Content starts
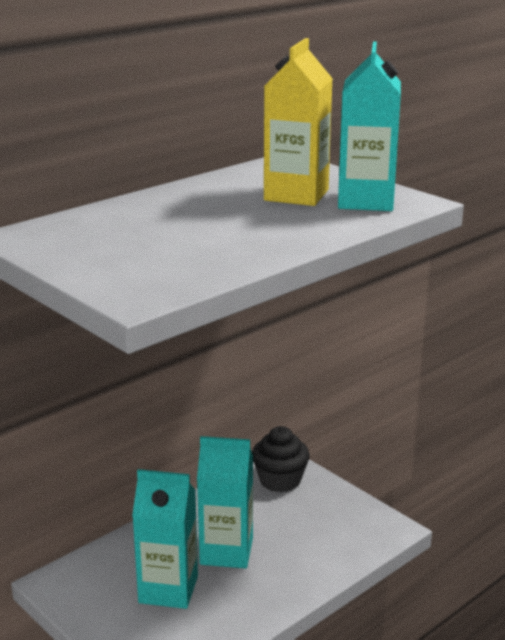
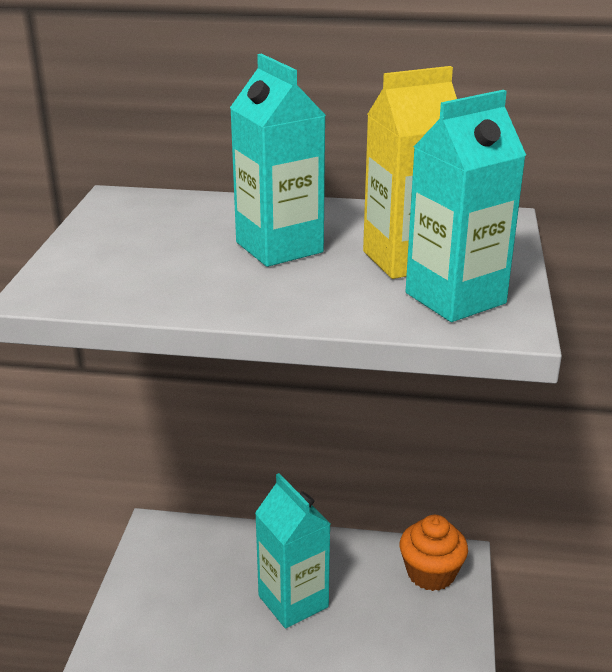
camera: 50 degrees right, 5 degrees up
turquoise carton [132,469,198,609] -> turquoise carton moved to [230,54,326,267]
black cupcake [252,426,310,493] -> orange cupcake [400,515,468,591]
Content ends
TASK BRIEF — In the listing above, find the line with "turquoise carton [132,469,198,609]", then copy it and every later line exactly, through the last line, and nothing else.

EXERCISE RESULT —
turquoise carton [132,469,198,609] -> turquoise carton moved to [230,54,326,267]
black cupcake [252,426,310,493] -> orange cupcake [400,515,468,591]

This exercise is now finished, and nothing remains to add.